** Provided information follows **

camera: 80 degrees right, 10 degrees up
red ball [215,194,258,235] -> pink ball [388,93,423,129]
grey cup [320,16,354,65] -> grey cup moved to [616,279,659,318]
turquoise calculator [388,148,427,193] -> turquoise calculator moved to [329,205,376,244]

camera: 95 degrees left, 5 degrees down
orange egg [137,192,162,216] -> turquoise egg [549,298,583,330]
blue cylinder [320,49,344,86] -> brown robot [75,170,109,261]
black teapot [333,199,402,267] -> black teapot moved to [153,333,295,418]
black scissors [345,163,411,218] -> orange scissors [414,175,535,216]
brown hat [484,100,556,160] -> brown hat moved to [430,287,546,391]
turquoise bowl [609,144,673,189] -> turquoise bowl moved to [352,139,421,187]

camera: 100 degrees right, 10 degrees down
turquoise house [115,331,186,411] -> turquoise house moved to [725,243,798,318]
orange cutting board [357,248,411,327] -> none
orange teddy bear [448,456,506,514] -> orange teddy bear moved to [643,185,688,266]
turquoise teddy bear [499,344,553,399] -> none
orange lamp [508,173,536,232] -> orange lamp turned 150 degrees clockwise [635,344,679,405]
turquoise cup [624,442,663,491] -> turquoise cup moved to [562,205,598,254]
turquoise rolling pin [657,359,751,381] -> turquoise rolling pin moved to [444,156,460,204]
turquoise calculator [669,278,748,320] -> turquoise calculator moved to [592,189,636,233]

** End of Provided information **

» **Task details**:
The answer must contain only the lines from the one with "orange teddy bear [448,456,506,514]" to the end of the entries above, each written out exactly.

» **Written answer**:
orange teddy bear [448,456,506,514] -> orange teddy bear moved to [643,185,688,266]
turquoise teddy bear [499,344,553,399] -> none
orange lamp [508,173,536,232] -> orange lamp turned 150 degrees clockwise [635,344,679,405]
turquoise cup [624,442,663,491] -> turquoise cup moved to [562,205,598,254]
turquoise rolling pin [657,359,751,381] -> turquoise rolling pin moved to [444,156,460,204]
turquoise calculator [669,278,748,320] -> turquoise calculator moved to [592,189,636,233]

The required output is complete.